Exercise details -> Exactly as written, output the lines below starting from the first and ending with the line that contains "bottle in golden"; omit pictures.

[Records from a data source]
....................
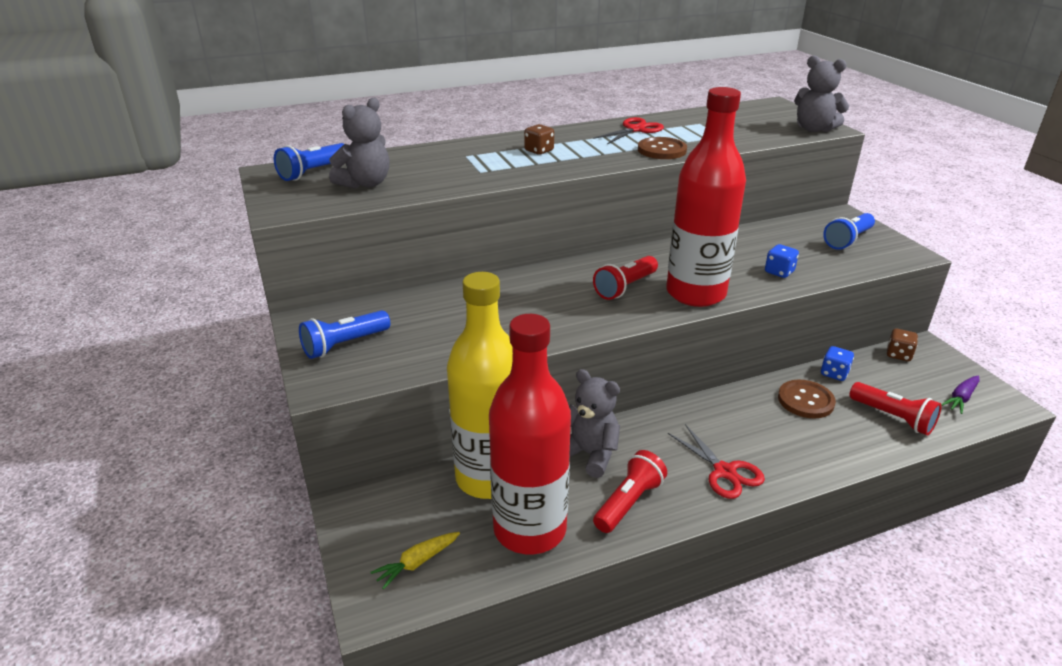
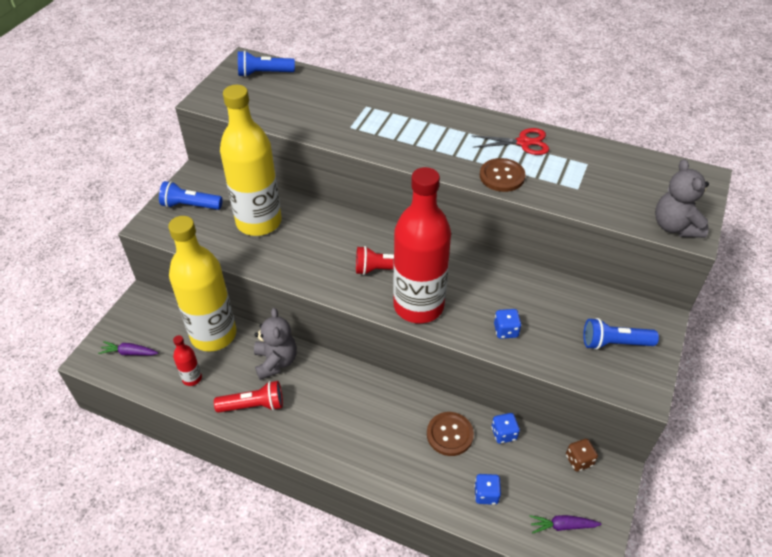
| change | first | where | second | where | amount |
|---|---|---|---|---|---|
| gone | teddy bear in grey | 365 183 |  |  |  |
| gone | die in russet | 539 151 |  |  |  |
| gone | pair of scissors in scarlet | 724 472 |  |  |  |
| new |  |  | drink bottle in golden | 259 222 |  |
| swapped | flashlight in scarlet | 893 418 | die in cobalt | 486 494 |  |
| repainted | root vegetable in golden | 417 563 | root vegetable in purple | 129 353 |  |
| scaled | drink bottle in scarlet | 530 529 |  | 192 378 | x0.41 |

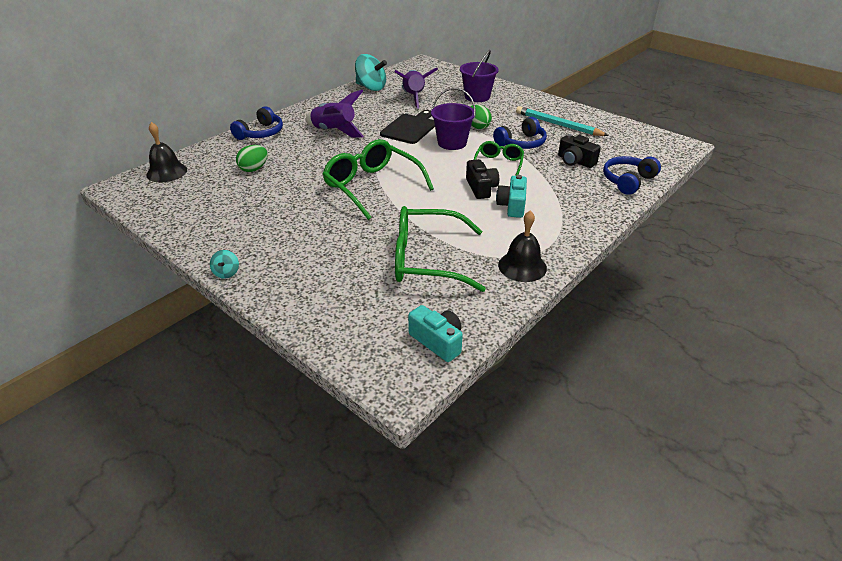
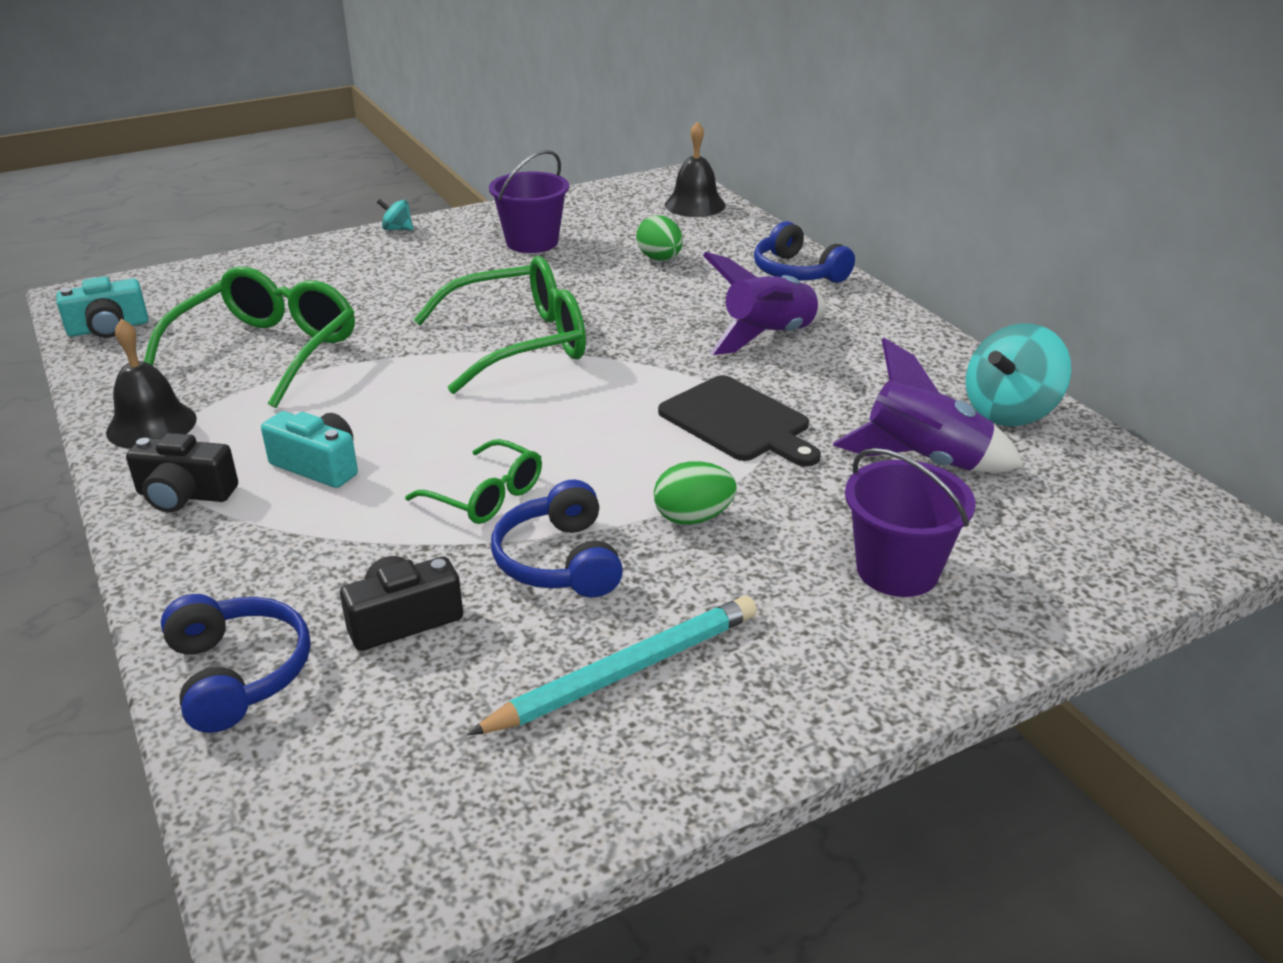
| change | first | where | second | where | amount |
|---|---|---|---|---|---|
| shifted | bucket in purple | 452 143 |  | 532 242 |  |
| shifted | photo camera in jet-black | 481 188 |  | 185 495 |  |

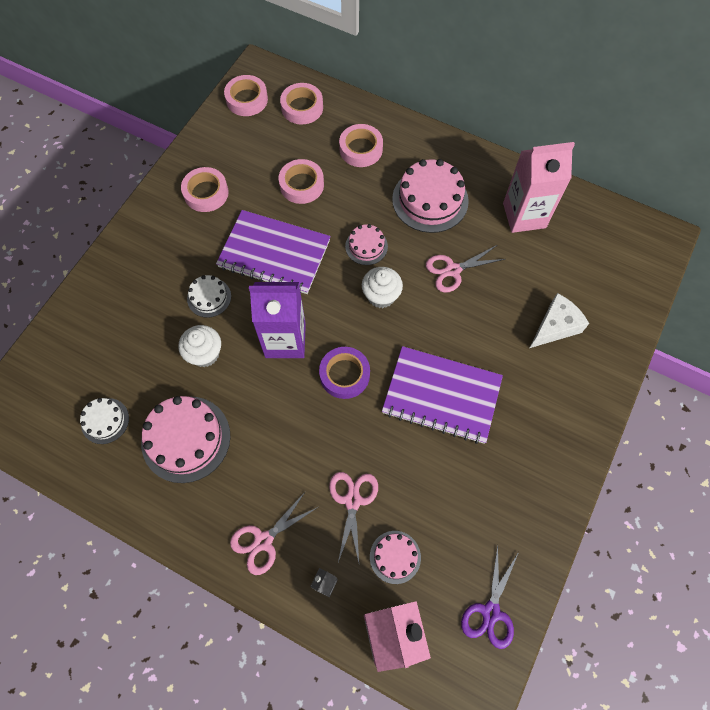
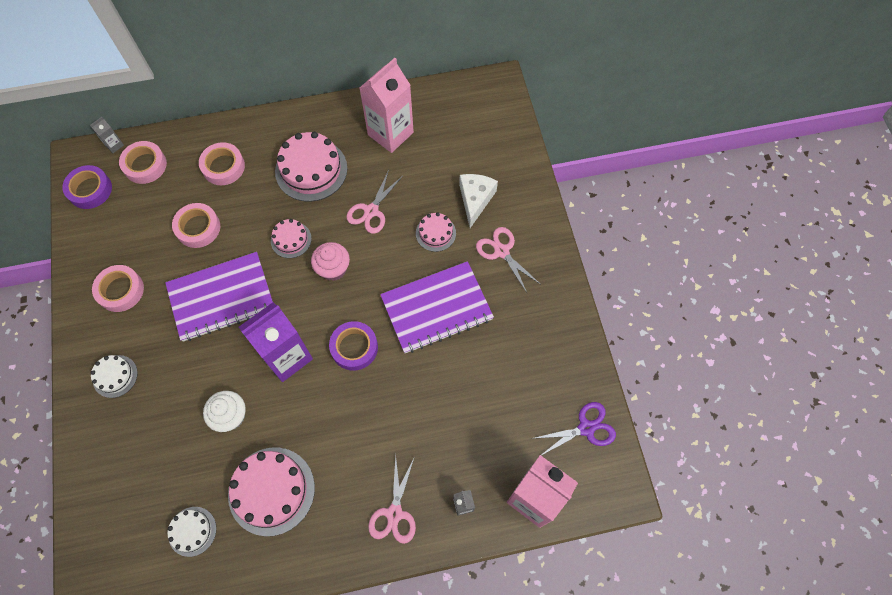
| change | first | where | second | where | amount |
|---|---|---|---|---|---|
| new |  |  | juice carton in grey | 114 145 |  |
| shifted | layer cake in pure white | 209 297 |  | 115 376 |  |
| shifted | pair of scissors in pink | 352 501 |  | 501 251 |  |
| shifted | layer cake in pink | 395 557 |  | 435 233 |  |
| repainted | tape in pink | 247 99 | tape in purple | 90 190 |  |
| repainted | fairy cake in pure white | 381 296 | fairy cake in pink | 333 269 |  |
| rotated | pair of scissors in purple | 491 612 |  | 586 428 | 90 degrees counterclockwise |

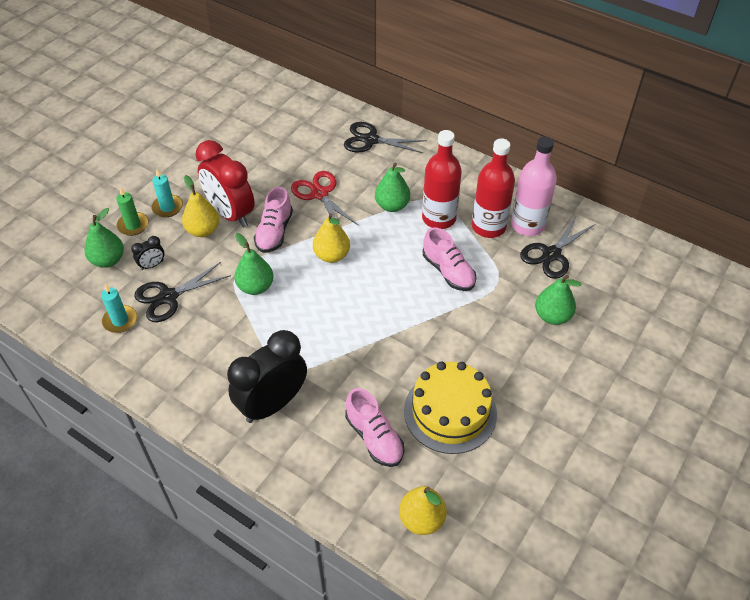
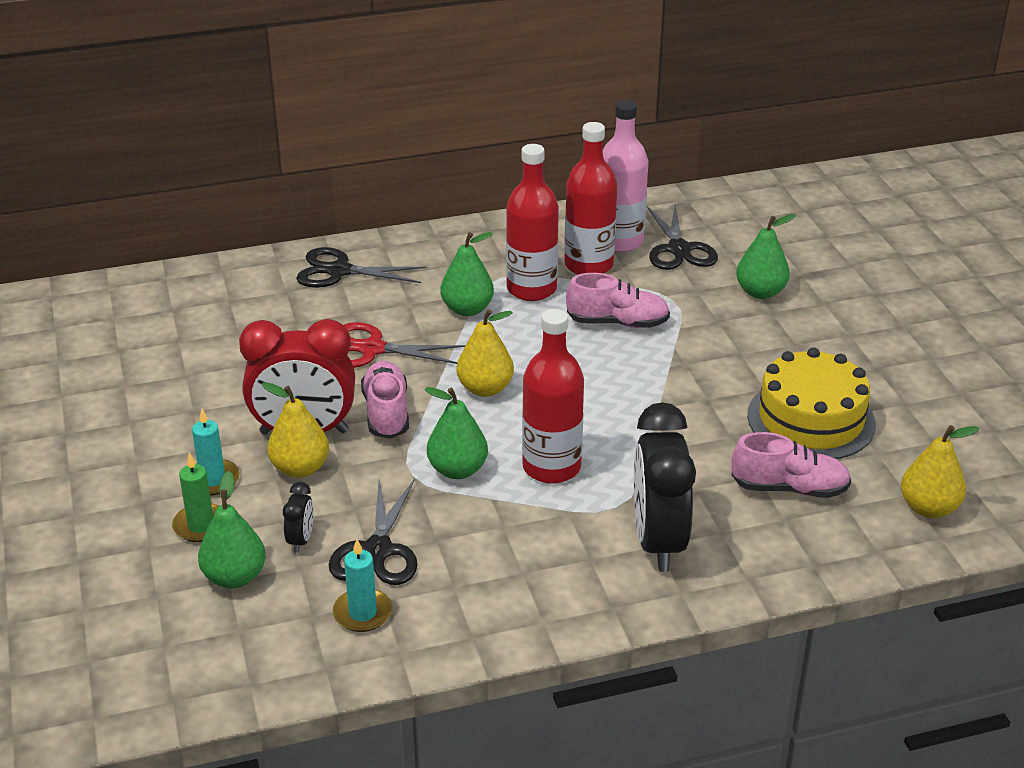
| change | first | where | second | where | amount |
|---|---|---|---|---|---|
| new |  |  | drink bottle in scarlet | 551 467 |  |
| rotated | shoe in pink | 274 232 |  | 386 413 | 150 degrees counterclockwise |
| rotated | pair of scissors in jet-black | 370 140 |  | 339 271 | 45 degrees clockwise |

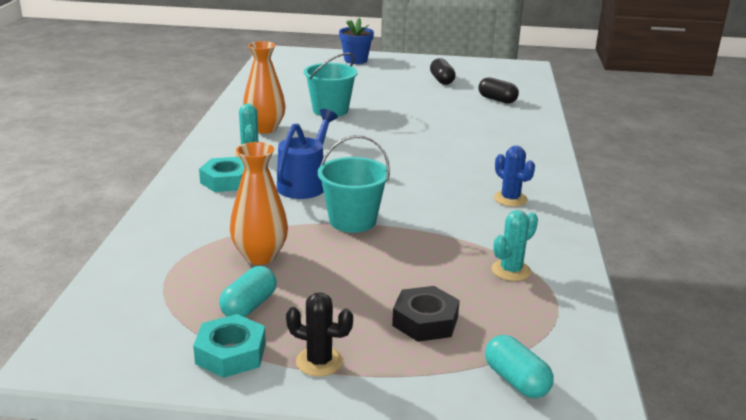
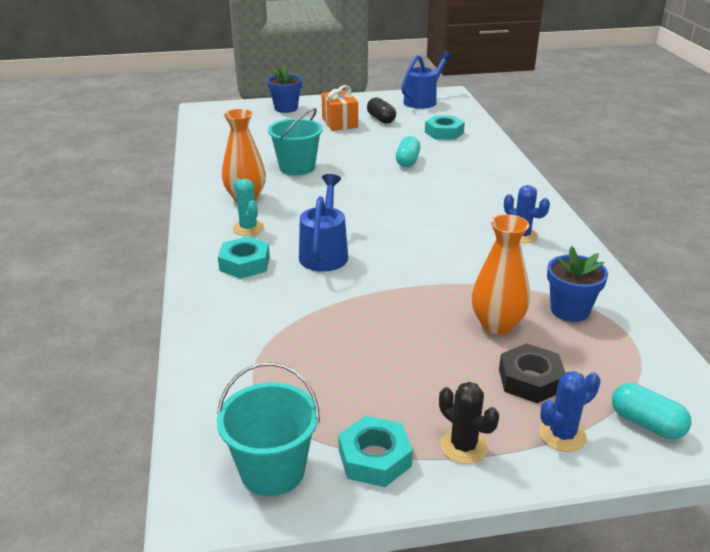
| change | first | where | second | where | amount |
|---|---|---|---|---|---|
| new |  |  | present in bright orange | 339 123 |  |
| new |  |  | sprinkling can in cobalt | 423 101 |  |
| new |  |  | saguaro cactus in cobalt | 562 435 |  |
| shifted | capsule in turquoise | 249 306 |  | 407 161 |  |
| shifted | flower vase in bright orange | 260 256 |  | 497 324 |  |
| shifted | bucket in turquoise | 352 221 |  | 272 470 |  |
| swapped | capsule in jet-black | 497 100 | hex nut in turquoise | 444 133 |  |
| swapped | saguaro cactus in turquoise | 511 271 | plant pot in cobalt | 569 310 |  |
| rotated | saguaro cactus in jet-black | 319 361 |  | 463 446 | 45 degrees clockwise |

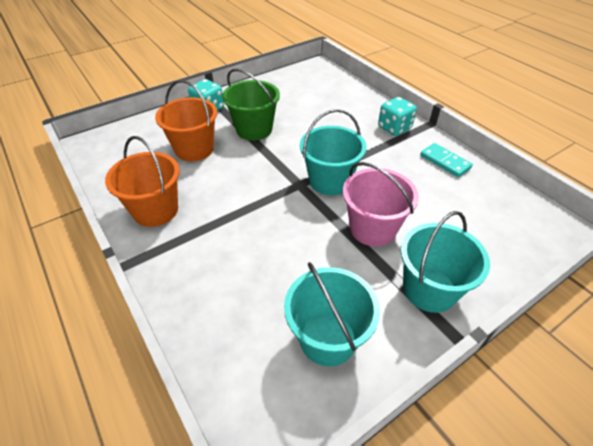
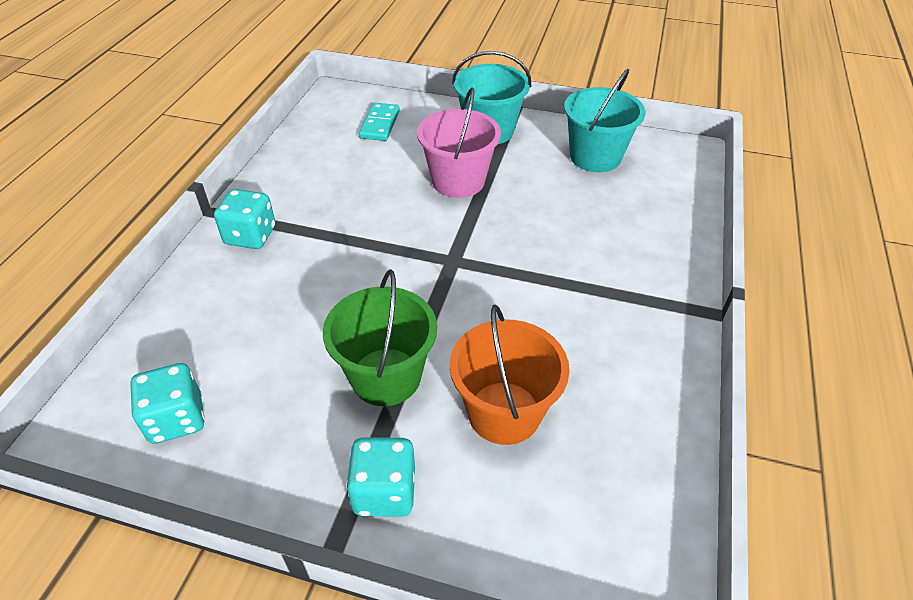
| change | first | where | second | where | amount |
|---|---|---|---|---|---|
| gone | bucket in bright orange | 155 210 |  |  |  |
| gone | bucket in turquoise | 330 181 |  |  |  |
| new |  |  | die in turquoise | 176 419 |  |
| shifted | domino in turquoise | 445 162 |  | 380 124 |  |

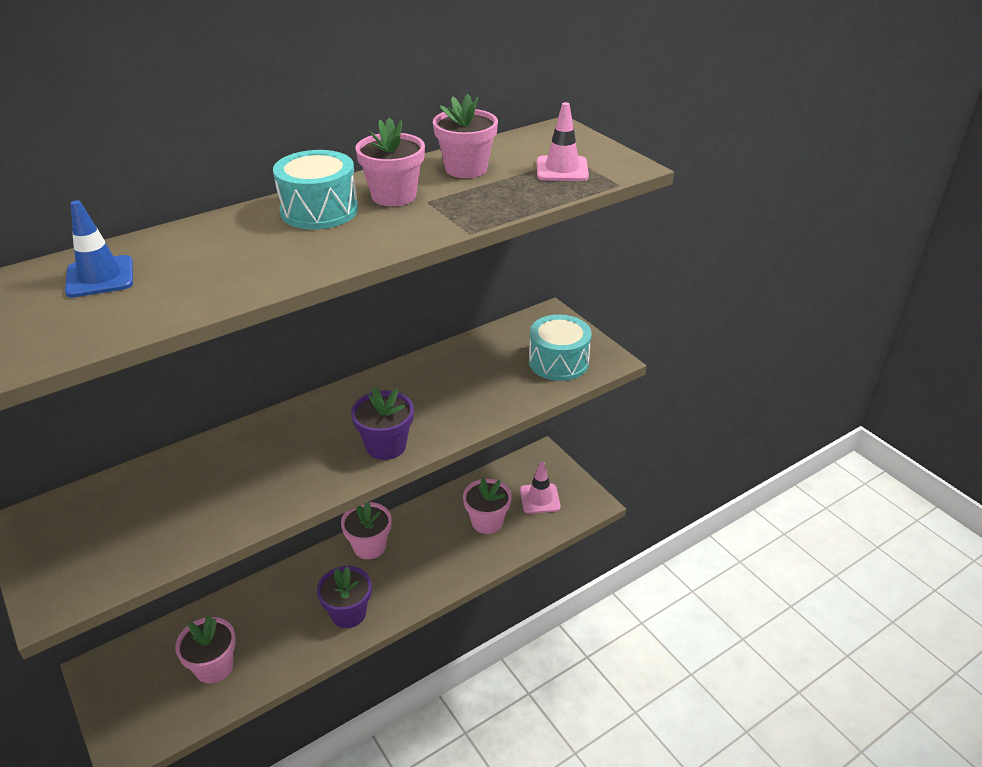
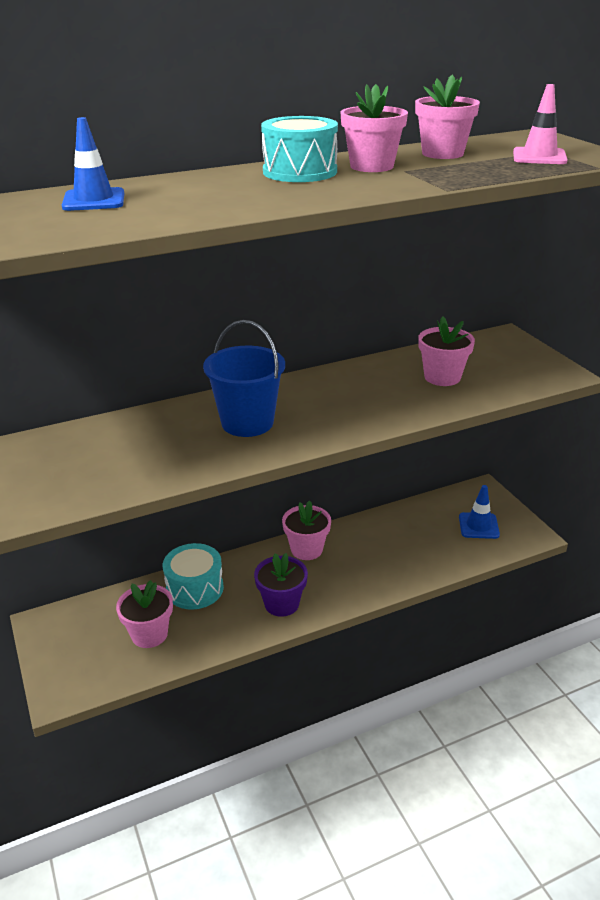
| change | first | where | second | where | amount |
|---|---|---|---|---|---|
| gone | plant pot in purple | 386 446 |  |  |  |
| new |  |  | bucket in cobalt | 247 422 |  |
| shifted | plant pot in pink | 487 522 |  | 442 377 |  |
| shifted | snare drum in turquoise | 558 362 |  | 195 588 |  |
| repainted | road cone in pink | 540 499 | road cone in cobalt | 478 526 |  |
....................
Response for this exercise ->
| change | first | where | second | where | amount |
|---|---|---|---|---|---|
| gone | teddy bear in grey | 365 183 |  |  |  |
| gone | die in russet | 539 151 |  |  |  |
| gone | pair of scissors in scarlet | 724 472 |  |  |  |
| new |  |  | drink bottle in golden | 259 222 |  |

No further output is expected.